[[ PROVIDED RECORDS open ]]

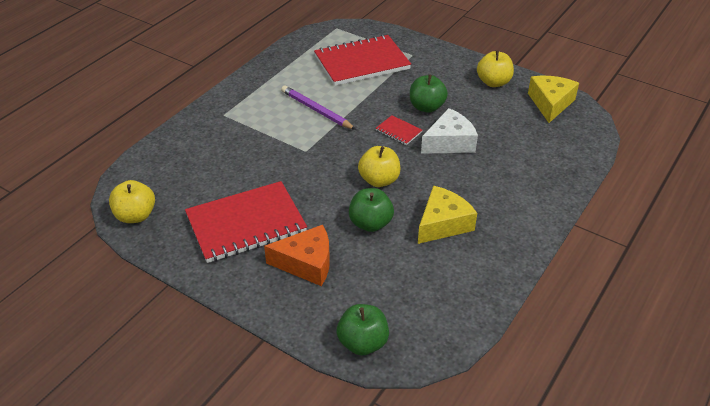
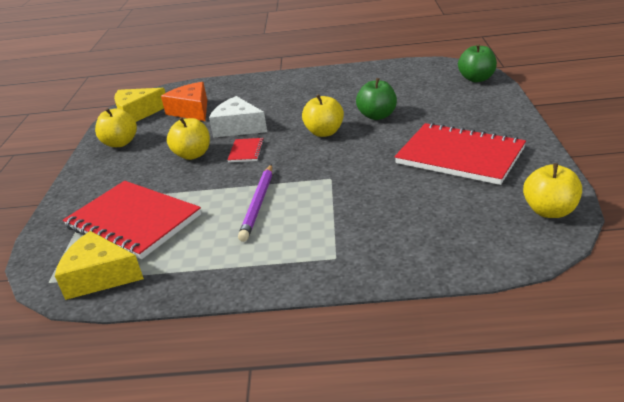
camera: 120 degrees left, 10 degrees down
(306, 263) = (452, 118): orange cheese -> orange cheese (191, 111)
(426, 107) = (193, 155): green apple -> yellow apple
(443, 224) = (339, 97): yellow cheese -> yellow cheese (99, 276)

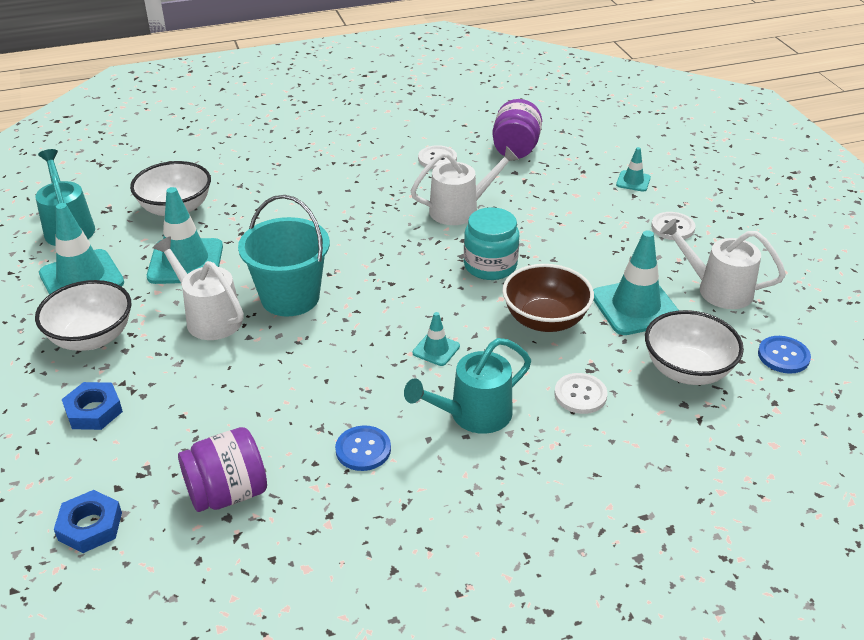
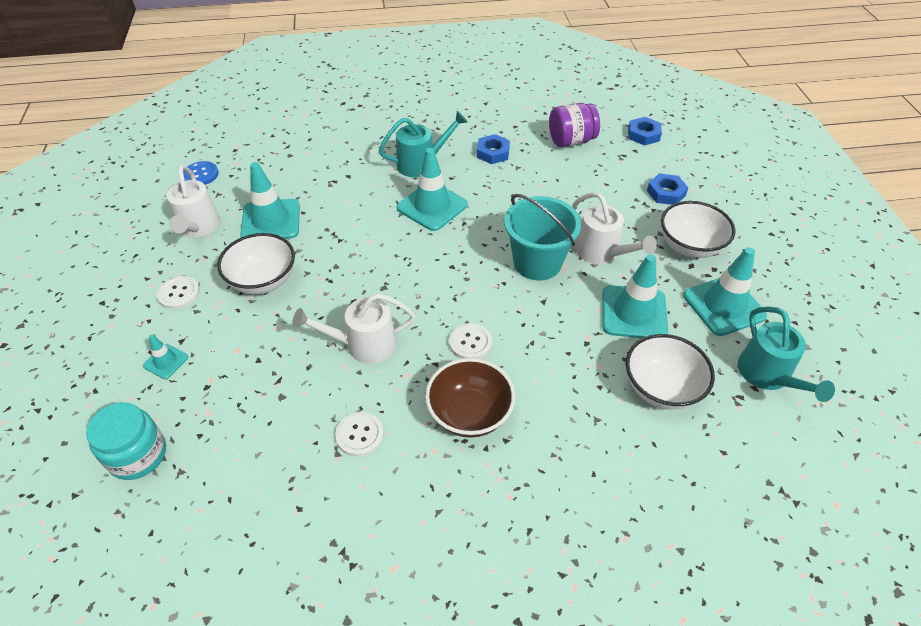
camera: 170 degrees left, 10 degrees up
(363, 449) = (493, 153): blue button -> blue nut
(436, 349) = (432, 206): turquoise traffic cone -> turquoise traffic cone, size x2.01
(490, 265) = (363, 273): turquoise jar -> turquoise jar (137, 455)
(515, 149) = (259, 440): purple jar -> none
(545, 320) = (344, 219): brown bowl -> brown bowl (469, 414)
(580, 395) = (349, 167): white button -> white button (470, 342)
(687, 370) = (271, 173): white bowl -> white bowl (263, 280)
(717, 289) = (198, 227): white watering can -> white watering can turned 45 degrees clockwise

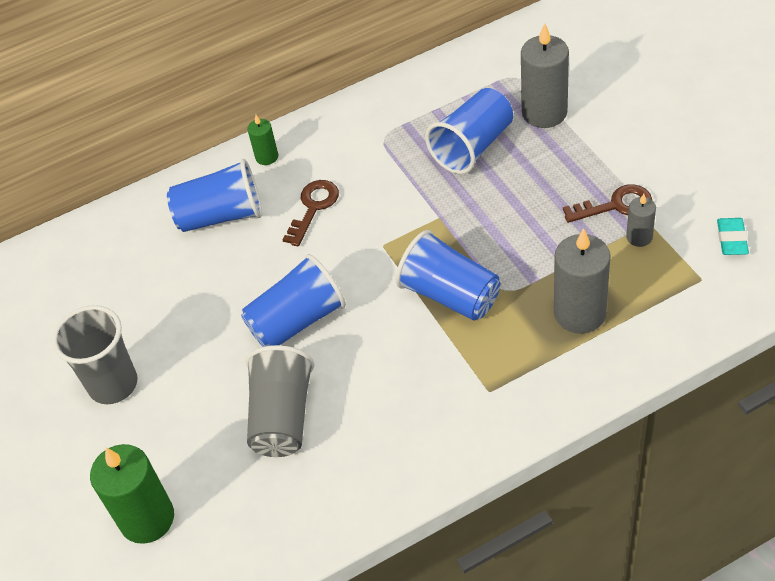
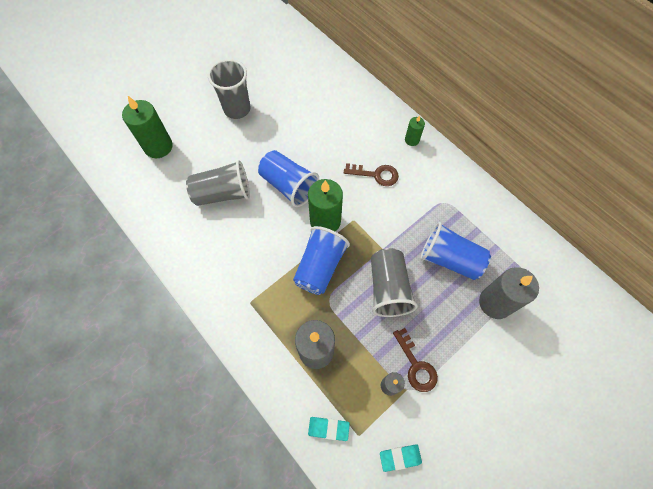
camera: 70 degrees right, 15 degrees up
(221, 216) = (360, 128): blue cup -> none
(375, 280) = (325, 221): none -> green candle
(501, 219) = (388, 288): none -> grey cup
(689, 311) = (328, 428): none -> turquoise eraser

[[ PROVIDED RECORDS closed ]]
[[ PROVIDED RECORDS open ]]

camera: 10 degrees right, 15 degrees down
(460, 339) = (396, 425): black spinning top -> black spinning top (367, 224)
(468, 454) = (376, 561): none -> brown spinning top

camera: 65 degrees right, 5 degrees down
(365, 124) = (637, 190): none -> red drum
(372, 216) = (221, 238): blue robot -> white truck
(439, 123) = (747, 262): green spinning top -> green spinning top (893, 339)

[[ PROVIDED RECORDS closed ]]

Starting at the line containing "(436, 349) = (432, 206): turquoise" and stopping at the line containing "(689, 311) = (328, 428): none", output every line above exactly, both ends included, with pictures omitted.

(436, 349) = (432, 206): turquoise traffic cone -> turquoise traffic cone, size x2.01
(490, 265) = (363, 273): turquoise jar -> turquoise jar (137, 455)
(515, 149) = (259, 440): purple jar -> none
(545, 320) = (344, 219): brown bowl -> brown bowl (469, 414)
(580, 395) = (349, 167): white button -> white button (470, 342)
(687, 370) = (271, 173): white bowl -> white bowl (263, 280)
(717, 289) = (198, 227): white watering can -> white watering can turned 45 degrees clockwise

camera: 70 degrees right, 15 degrees up
(221, 216) = (360, 128): blue cup -> none
(375, 280) = (325, 221): none -> green candle
(501, 219) = (388, 288): none -> grey cup
(689, 311) = (328, 428): none -> turquoise eraser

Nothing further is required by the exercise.